#### TASK DIRECTIONS
Nothing but the lines below from the one holding "(910, 435) = (769, 156): yellow" up to and including the one holding "(446, 186) = (485, 148): yellow" should be copied, exactly and without pictures.

Records from a dataset
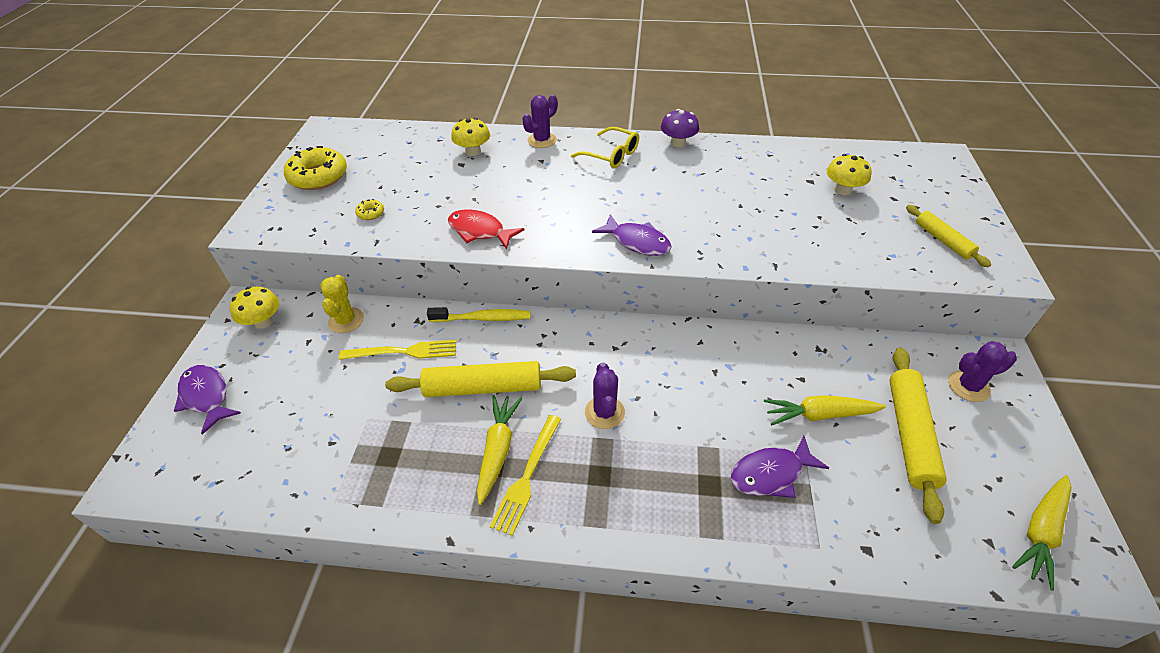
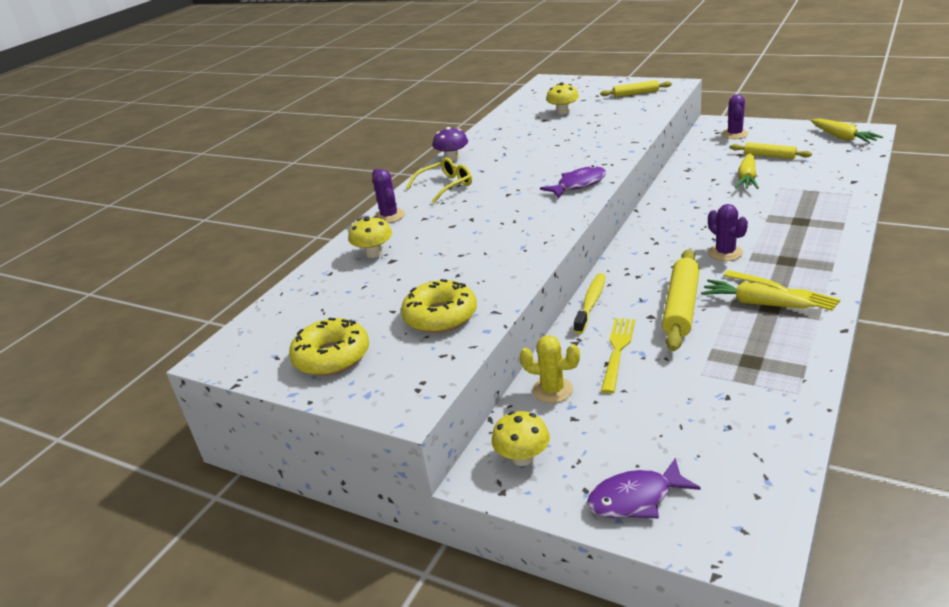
camera: 65 degrees left, 15 degrees down
(370, 213) = (440, 316): yellow donut -> yellow donut, size x2.29
(480, 231) = (517, 253): red fish -> none
(604, 412) = (725, 253): purple cactus -> purple cactus turned 45 degrees clockwise
(771, 474) = (794, 200): purple fish -> none
(910, 435) = (769, 156): yellow rolling pin -> yellow rolling pin, size x0.60

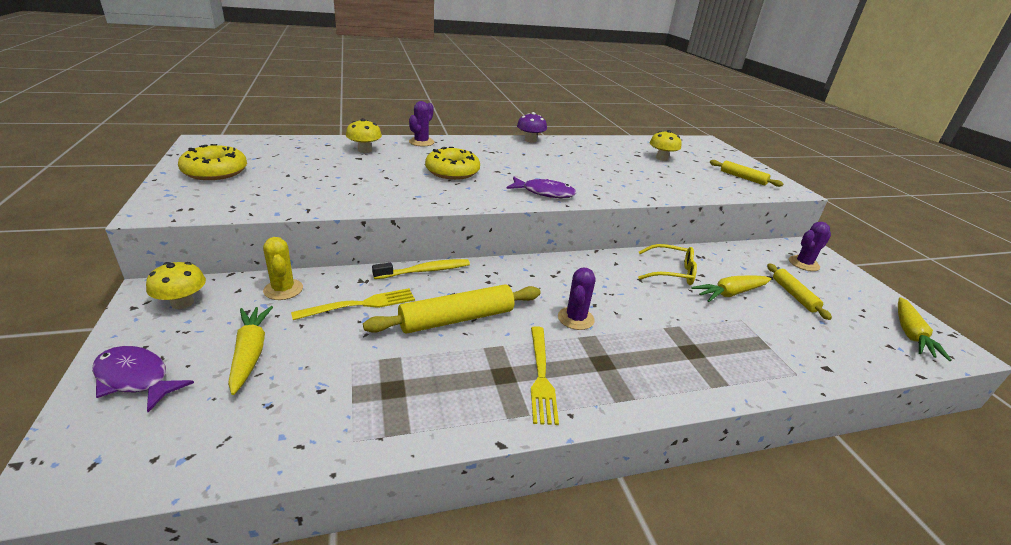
camera: 40 degrees right, 0 degrees up
(440, 316) = (289, 192): yellow donut -> yellow donut (452, 172)
(446, 186) = (485, 148): yellow glasses -> yellow glasses (671, 272)
(754, 303) = (501, 362): yellow carrot -> yellow carrot (250, 353)

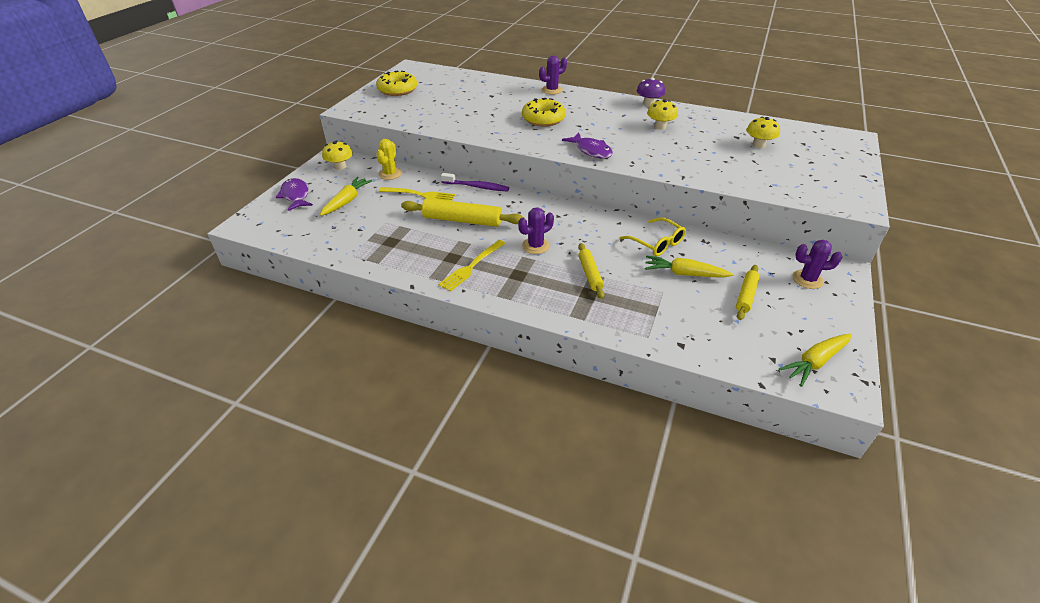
camera: 40 degrees right, 10 degrees up
(364, 150) = (502, 90): yellow mushroom -> yellow mushroom (660, 126)
(425, 271) = (477, 187): yellow toothbrush -> purple toothbrush
(743, 178) = (820, 182): yellow rolling pin -> yellow rolling pin (590, 274)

#### TASK ANSWER
(910, 435) = (769, 156): yellow rolling pin -> yellow rolling pin, size x0.60

camera: 40 degrees right, 0 degrees up
(440, 316) = (289, 192): yellow donut -> yellow donut (452, 172)
(446, 186) = (485, 148): yellow glasses -> yellow glasses (671, 272)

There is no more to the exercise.